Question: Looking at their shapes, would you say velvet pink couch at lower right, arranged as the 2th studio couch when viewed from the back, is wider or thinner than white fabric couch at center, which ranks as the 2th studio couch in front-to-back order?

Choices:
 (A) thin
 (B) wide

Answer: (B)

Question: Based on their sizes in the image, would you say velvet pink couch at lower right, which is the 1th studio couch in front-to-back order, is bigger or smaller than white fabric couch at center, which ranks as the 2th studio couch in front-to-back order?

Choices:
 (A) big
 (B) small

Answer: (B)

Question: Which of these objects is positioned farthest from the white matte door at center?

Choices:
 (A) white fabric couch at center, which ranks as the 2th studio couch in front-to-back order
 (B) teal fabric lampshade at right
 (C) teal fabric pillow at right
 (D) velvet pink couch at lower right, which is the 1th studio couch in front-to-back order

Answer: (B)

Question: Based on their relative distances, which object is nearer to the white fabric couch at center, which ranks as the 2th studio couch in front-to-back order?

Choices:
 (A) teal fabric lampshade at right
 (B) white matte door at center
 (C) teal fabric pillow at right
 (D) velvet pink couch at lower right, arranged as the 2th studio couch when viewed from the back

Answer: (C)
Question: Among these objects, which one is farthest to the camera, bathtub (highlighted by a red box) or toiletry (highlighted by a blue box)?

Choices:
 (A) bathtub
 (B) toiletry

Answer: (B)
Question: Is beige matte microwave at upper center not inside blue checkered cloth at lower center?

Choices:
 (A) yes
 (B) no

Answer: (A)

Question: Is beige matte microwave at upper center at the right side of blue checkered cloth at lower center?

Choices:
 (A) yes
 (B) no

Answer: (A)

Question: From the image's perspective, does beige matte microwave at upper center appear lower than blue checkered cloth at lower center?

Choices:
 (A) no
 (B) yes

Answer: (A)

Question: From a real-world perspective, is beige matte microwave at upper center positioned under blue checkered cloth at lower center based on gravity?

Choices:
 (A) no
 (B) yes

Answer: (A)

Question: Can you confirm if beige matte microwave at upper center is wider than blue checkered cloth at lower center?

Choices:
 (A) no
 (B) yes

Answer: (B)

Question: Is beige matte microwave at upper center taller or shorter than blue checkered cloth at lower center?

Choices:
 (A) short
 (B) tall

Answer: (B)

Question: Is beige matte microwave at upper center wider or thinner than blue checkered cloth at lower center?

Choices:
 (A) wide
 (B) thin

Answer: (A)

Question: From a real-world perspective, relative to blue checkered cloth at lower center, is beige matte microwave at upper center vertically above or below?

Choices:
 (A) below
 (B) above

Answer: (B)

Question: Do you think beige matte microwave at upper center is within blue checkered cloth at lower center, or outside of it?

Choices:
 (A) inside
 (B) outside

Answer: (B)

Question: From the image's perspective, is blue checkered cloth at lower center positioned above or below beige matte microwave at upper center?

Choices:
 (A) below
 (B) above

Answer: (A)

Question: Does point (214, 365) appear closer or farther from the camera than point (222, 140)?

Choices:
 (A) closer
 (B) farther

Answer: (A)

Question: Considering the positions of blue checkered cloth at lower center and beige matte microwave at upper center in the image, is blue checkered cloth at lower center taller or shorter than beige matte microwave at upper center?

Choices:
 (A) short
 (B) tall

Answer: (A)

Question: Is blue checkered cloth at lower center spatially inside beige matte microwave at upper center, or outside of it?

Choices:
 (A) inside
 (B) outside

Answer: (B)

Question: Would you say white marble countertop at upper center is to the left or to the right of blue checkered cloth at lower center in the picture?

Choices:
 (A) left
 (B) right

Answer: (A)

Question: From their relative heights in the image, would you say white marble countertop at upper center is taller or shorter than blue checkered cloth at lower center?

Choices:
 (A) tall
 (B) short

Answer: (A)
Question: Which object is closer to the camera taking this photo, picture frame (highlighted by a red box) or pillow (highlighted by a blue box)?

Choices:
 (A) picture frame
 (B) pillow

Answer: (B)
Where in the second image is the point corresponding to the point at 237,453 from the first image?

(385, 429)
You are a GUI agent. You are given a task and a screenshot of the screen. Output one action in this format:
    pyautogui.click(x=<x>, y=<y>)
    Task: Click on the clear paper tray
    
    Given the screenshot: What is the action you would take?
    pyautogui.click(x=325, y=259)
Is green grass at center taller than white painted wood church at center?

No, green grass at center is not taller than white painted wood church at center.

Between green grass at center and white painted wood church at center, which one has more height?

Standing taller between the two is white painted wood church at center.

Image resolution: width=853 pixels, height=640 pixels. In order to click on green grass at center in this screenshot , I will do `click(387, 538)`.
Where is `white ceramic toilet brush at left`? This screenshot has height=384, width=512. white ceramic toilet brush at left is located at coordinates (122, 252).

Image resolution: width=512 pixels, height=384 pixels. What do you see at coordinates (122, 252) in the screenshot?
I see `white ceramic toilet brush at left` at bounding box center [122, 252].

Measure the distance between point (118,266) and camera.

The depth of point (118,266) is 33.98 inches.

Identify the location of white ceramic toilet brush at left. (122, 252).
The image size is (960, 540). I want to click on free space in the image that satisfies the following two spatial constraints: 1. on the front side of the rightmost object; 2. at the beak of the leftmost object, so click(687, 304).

**Problem**
Write out all the entries again, replacing every "studio couch" with "sofa" and keeping everything else unchanged.

**Response box**
Question: Looking at their shapes, would you say velvet pink couch at lower right, arranged as the 2th sofa when viewed from the back, is wider or thinner than white fabric couch at center, which ranks as the 2th sofa in front-to-back order?

Choices:
 (A) thin
 (B) wide

Answer: (B)

Question: Based on their sizes in the image, would you say velvet pink couch at lower right, which is the 1th sofa in front-to-back order, is bigger or smaller than white fabric couch at center, which ranks as the 2th sofa in front-to-back order?

Choices:
 (A) big
 (B) small

Answer: (B)

Question: Which of these objects is positioned farthest from the white matte door at center?

Choices:
 (A) white fabric couch at center, which ranks as the 2th sofa in front-to-back order
 (B) teal fabric lampshade at right
 (C) teal fabric pillow at right
 (D) velvet pink couch at lower right, which is the 1th sofa in front-to-back order

Answer: (B)

Question: Based on their relative distances, which object is nearer to the white fabric couch at center, which ranks as the 2th sofa in front-to-back order?

Choices:
 (A) teal fabric lampshade at right
 (B) white matte door at center
 (C) teal fabric pillow at right
 (D) velvet pink couch at lower right, arranged as the 2th sofa when viewed from the back

Answer: (C)
Question: Among these objects, which one is farthest to the camera, bathtub (highlighted by a red box) or toiletry (highlighted by a blue box)?

Choices:
 (A) bathtub
 (B) toiletry

Answer: (B)
Question: Is beige matte microwave at upper center not inside blue checkered cloth at lower center?

Choices:
 (A) yes
 (B) no

Answer: (A)

Question: Is beige matte microwave at upper center at the right side of blue checkered cloth at lower center?

Choices:
 (A) yes
 (B) no

Answer: (A)

Question: From the image's perspective, does beige matte microwave at upper center appear lower than blue checkered cloth at lower center?

Choices:
 (A) no
 (B) yes

Answer: (A)

Question: From a real-world perspective, is beige matte microwave at upper center positioned under blue checkered cloth at lower center based on gravity?

Choices:
 (A) no
 (B) yes

Answer: (A)

Question: Can you confirm if beige matte microwave at upper center is wider than blue checkered cloth at lower center?

Choices:
 (A) no
 (B) yes

Answer: (B)

Question: Is beige matte microwave at upper center taller or shorter than blue checkered cloth at lower center?

Choices:
 (A) short
 (B) tall

Answer: (B)

Question: Is beige matte microwave at upper center wider or thinner than blue checkered cloth at lower center?

Choices:
 (A) wide
 (B) thin

Answer: (A)

Question: From a real-world perspective, relative to blue checkered cloth at lower center, is beige matte microwave at upper center vertically above or below?

Choices:
 (A) below
 (B) above

Answer: (B)

Question: Do you think beige matte microwave at upper center is within blue checkered cloth at lower center, or outside of it?

Choices:
 (A) inside
 (B) outside

Answer: (B)

Question: From the image's perspective, is blue checkered cloth at lower center positioned above or below beige matte microwave at upper center?

Choices:
 (A) below
 (B) above

Answer: (A)

Question: Does point (214, 365) appear closer or farther from the camera than point (222, 140)?

Choices:
 (A) closer
 (B) farther

Answer: (A)

Question: Considering the positions of blue checkered cloth at lower center and beige matte microwave at upper center in the image, is blue checkered cloth at lower center taller or shorter than beige matte microwave at upper center?

Choices:
 (A) short
 (B) tall

Answer: (A)

Question: Is blue checkered cloth at lower center spatially inside beige matte microwave at upper center, or outside of it?

Choices:
 (A) inside
 (B) outside

Answer: (B)

Question: Would you say white marble countertop at upper center is to the left or to the right of blue checkered cloth at lower center in the picture?

Choices:
 (A) left
 (B) right

Answer: (A)

Question: From their relative heights in the image, would you say white marble countertop at upper center is taller or shorter than blue checkered cloth at lower center?

Choices:
 (A) tall
 (B) short

Answer: (A)
Question: Which object is closer to the camera taking this photo, picture frame (highlighted by a red box) or pillow (highlighted by a blue box)?

Choices:
 (A) picture frame
 (B) pillow

Answer: (B)
Where in the second image is the point corresponding to the point at 237,453 from the first image?

(385, 429)
You are a GUI agent. You are given a task and a screenshot of the screen. Output one action in this format:
    pyautogui.click(x=<x>, y=<y>)
    Task: Click on the clear paper tray
    
    Given the screenshot: What is the action you would take?
    pyautogui.click(x=325, y=259)
Is green grass at center taller than white painted wood church at center?

No, green grass at center is not taller than white painted wood church at center.

Between green grass at center and white painted wood church at center, which one has more height?

Standing taller between the two is white painted wood church at center.

Image resolution: width=853 pixels, height=640 pixels. In order to click on green grass at center in this screenshot , I will do `click(387, 538)`.
Where is `white ceramic toilet brush at left`? This screenshot has height=384, width=512. white ceramic toilet brush at left is located at coordinates (122, 252).

Image resolution: width=512 pixels, height=384 pixels. What do you see at coordinates (122, 252) in the screenshot?
I see `white ceramic toilet brush at left` at bounding box center [122, 252].

Measure the distance between point (118,266) and camera.

The depth of point (118,266) is 33.98 inches.

Identify the location of white ceramic toilet brush at left. (122, 252).
The image size is (960, 540). I want to click on free space in the image that satisfies the following two spatial constraints: 1. on the front side of the rightmost object; 2. at the beak of the leftmost object, so click(687, 304).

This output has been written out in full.